Dataset excerpts
===

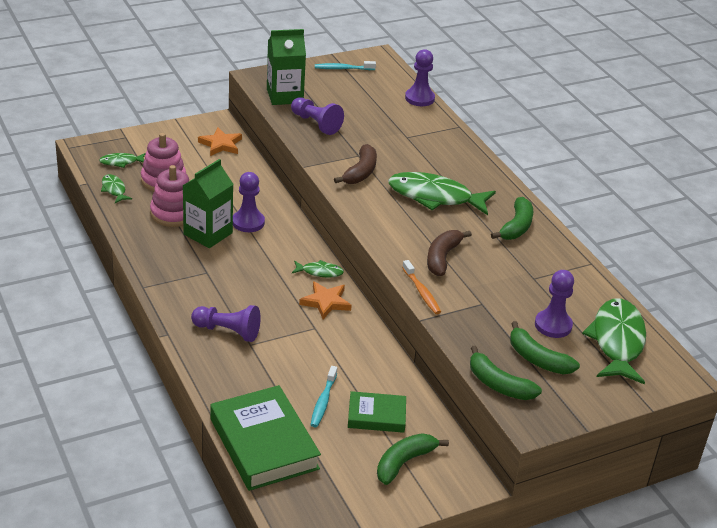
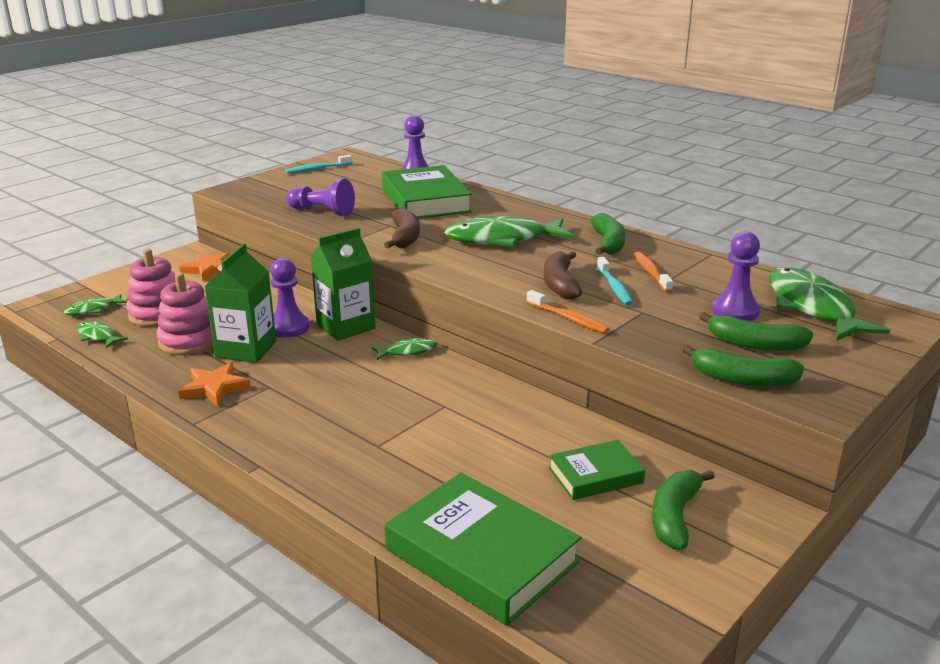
camera: 20 degrees left, 10 degrees down
(228, 331) = (338, 440): purple pawn -> none
(284, 96) = (270, 198): green carton -> green carton (346, 326)
(323, 401) = (518, 480): turquoise toothbrush -> turquoise toothbrush (614, 287)
(326, 302) = (437, 377): orange star -> orange star (214, 388)
(406, 133) = (425, 200): none -> green book
(523, 268) = (651, 273): none -> orange toothbrush

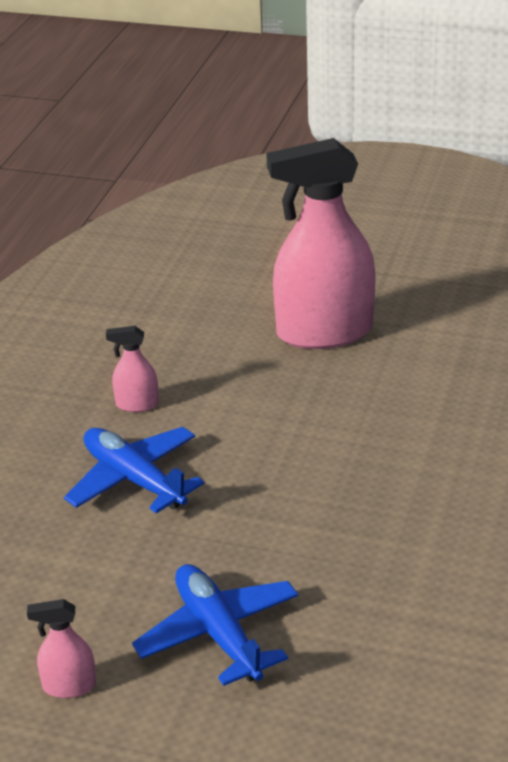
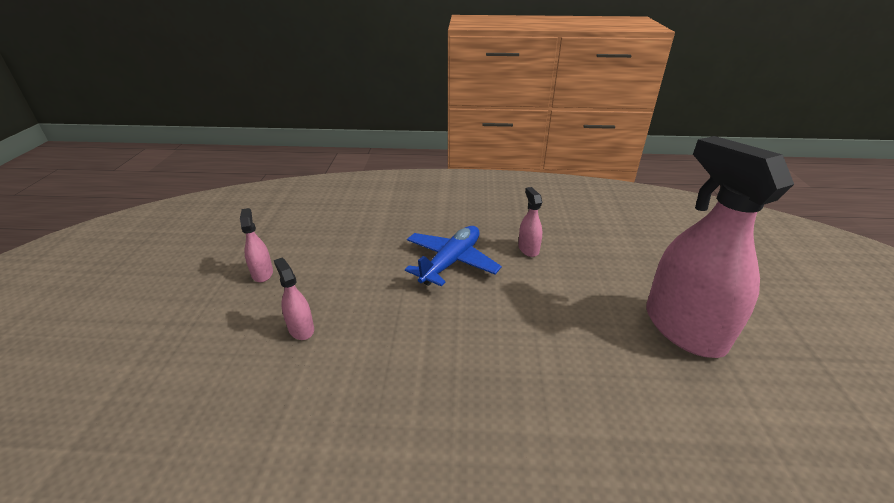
camera: 75 degrees right, 0 degrees up
(219, 634) = (301, 329): blue plane -> pink spray bottle

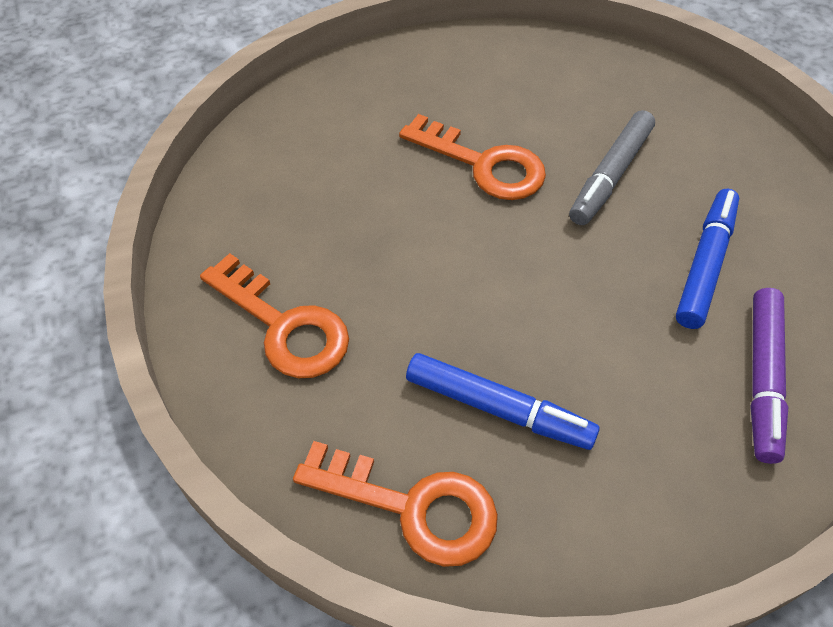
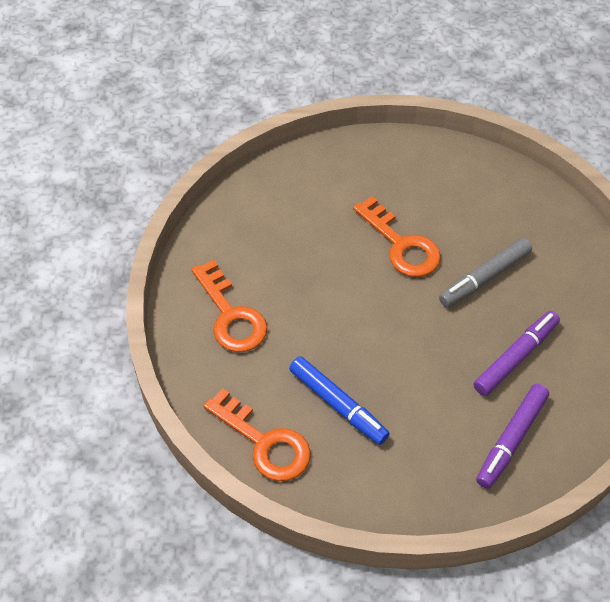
camera: 20 degrees right, 0 degrees up
(704, 264) = (515, 357): blue marker -> purple marker

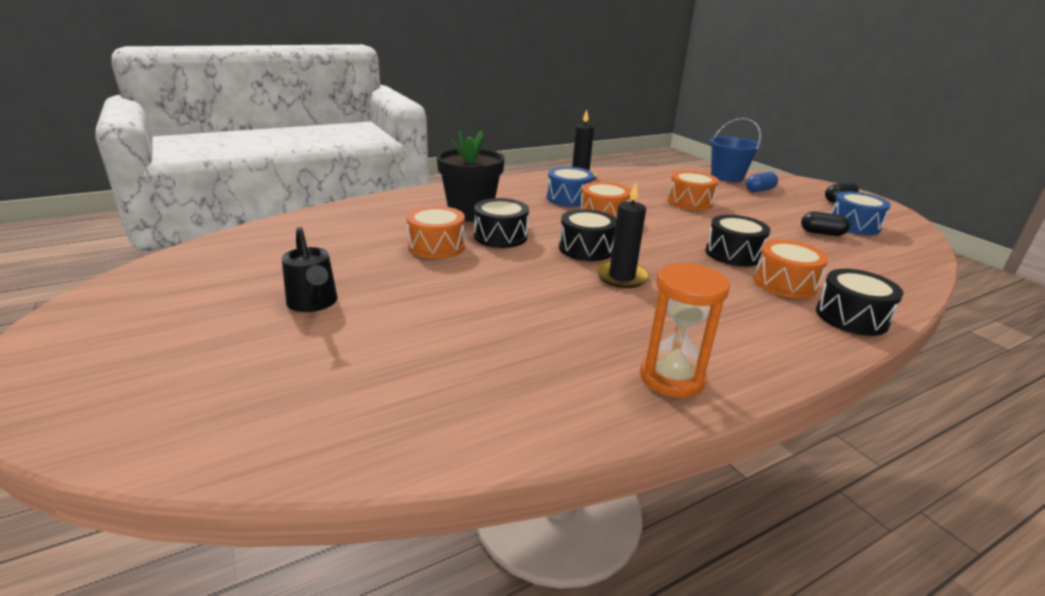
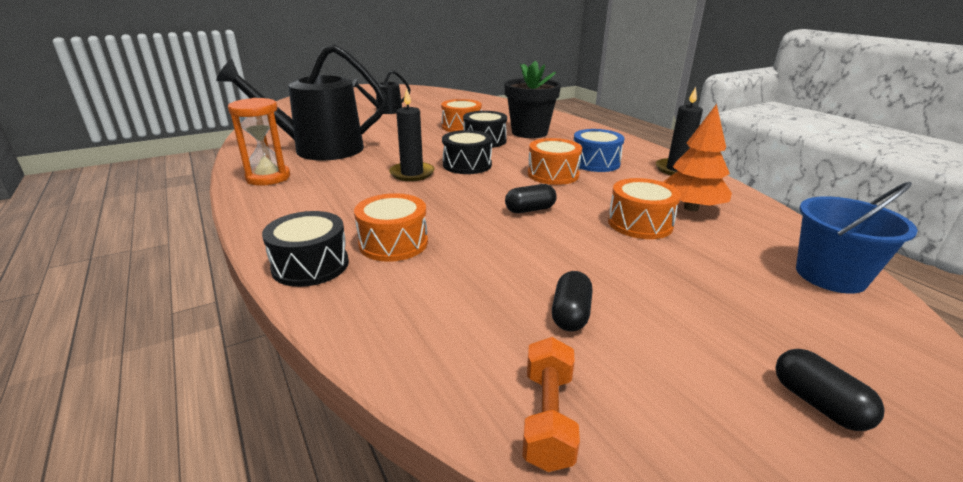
camera: 90 degrees right, 0 degrees up
(538, 348) = (320, 149): none -> black watering can
(655, 186) = (691, 208): none -> orange tree
(686, 231) = (530, 210): none -> black capsule
(733, 254) = (469, 227): black drum -> none
(759, 190) = (775, 297): blue capsule -> none
(854, 225) = (637, 370): blue drum -> none
(908, 246) = (548, 417): none -> orange dumbbell

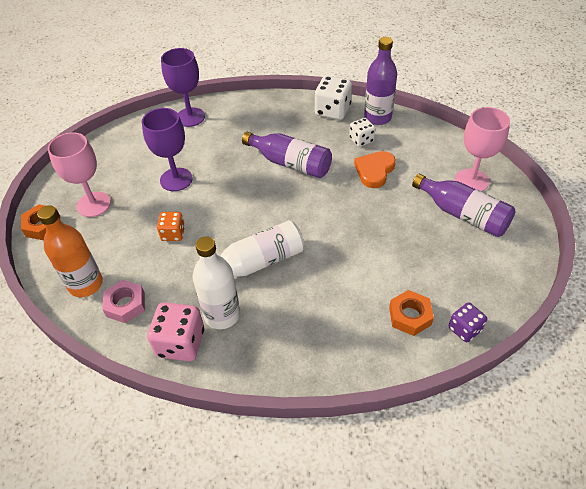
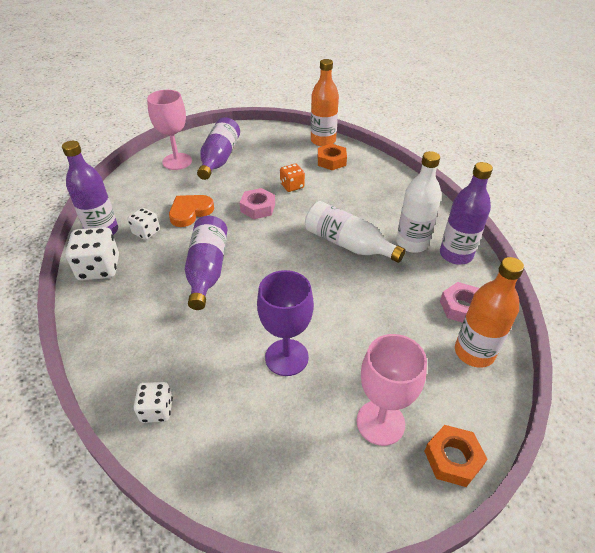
camera: 120 degrees left, 5 degrees down
(173, 234) = (362, 316): orange dice -> orange dice (292, 186)
(180, 343) = (456, 255): pink dice -> purple bottle
(190, 117) = (157, 410): purple goblet -> white dice
(353, 217) = (258, 208): none -> pink nut
(374, 171) = (190, 212): orange heart -> orange heart turned 135 degrees clockwise
(464, 329) = (323, 141): purple dice -> orange bottle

===

#### Work required
Print once more, exactly, the lines that start at the top of the records above and end at the line with "camera: 20 degrees right, 0 degrees up", skipping all pictures.

#### Written answer
camera: 20 degrees left, 10 degrees down
(228, 331) = (338, 440): purple pawn -> none
(284, 96) = (270, 198): green carton -> green carton (346, 326)
(323, 401) = (518, 480): turquoise toothbrush -> turquoise toothbrush (614, 287)
(326, 302) = (437, 377): orange star -> orange star (214, 388)
(406, 133) = (425, 200): none -> green book
(523, 268) = (651, 273): none -> orange toothbrush

camera: 75 degrees right, 0 degrees up
(219, 634) = (301, 329): blue plane -> pink spray bottle

camera: 20 degrees right, 0 degrees up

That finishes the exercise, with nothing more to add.